EXERCISE GOAL:
Print, word for word, only the lines from the one with "change=missing; old=red pot;" down to the last line of the listing below; no pictures.

::::::

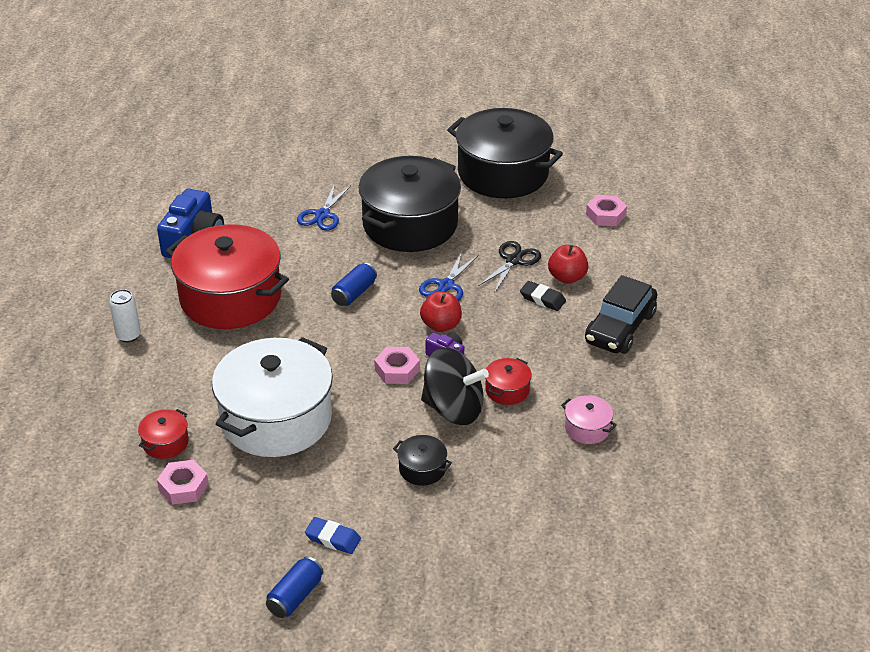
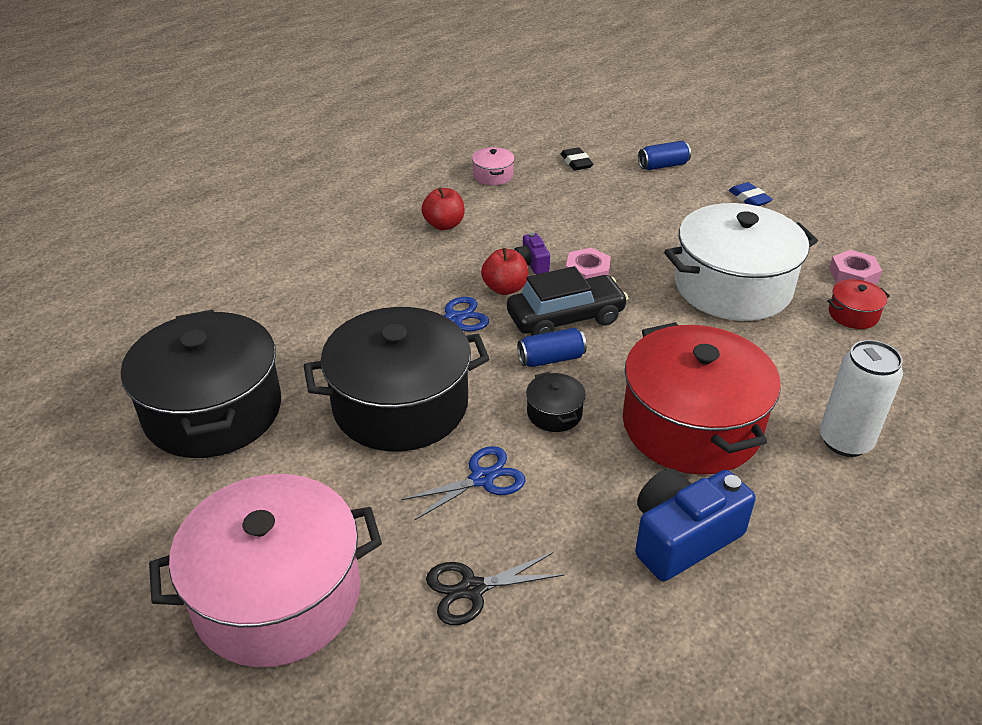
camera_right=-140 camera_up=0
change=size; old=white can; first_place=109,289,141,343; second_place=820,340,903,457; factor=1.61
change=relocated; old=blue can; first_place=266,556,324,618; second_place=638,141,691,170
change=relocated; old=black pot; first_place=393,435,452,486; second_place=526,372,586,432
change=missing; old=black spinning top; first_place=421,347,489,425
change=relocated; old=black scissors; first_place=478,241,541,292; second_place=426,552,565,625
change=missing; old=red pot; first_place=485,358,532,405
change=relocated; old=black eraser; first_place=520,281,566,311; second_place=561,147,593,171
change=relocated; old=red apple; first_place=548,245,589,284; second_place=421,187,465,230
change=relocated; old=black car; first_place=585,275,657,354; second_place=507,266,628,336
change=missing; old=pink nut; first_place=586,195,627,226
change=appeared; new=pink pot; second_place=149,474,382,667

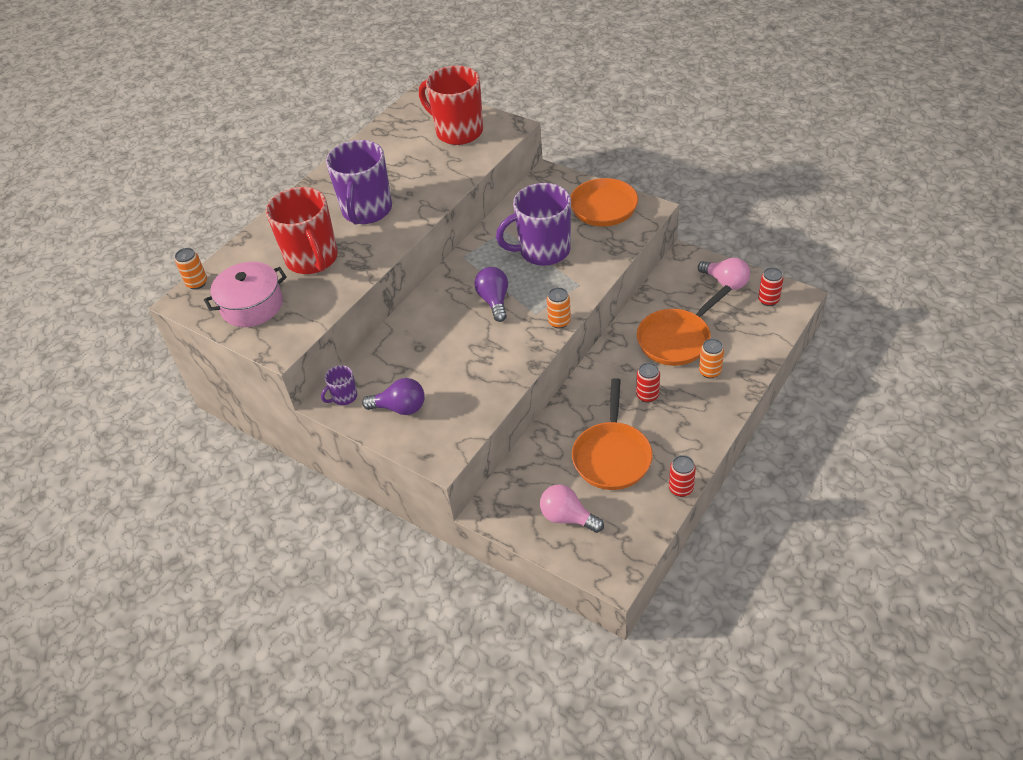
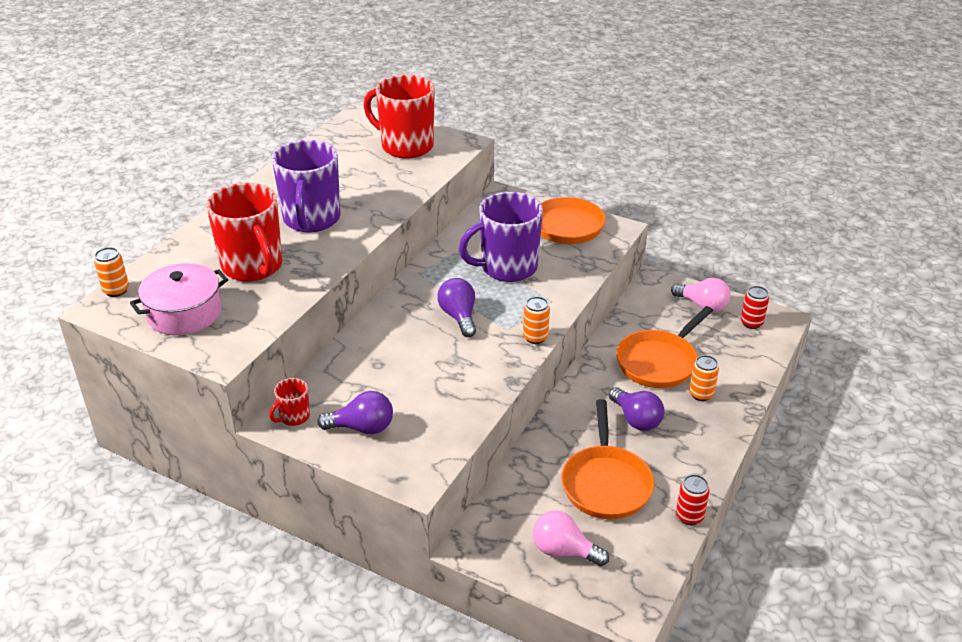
camera_right=-10 camera_up=-10
change=colour; old=purple mug; new=red mug; first_place=321,365,357,405; second_place=269,378,310,426
change=exchanged; old=red can; new=purple light bulb; first_place=636,363,660,403; second_place=609,387,664,431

::::::

SOLVED PROBLEM:
change=missing; old=red pot; first_place=485,358,532,405
change=relocated; old=black eraser; first_place=520,281,566,311; second_place=561,147,593,171
change=relocated; old=red apple; first_place=548,245,589,284; second_place=421,187,465,230
change=relocated; old=black car; first_place=585,275,657,354; second_place=507,266,628,336
change=missing; old=pink nut; first_place=586,195,627,226
change=appeared; new=pink pot; second_place=149,474,382,667

camera_right=-10 camera_up=-10
change=colour; old=purple mug; new=red mug; first_place=321,365,357,405; second_place=269,378,310,426
change=exchanged; old=red can; new=purple light bulb; first_place=636,363,660,403; second_place=609,387,664,431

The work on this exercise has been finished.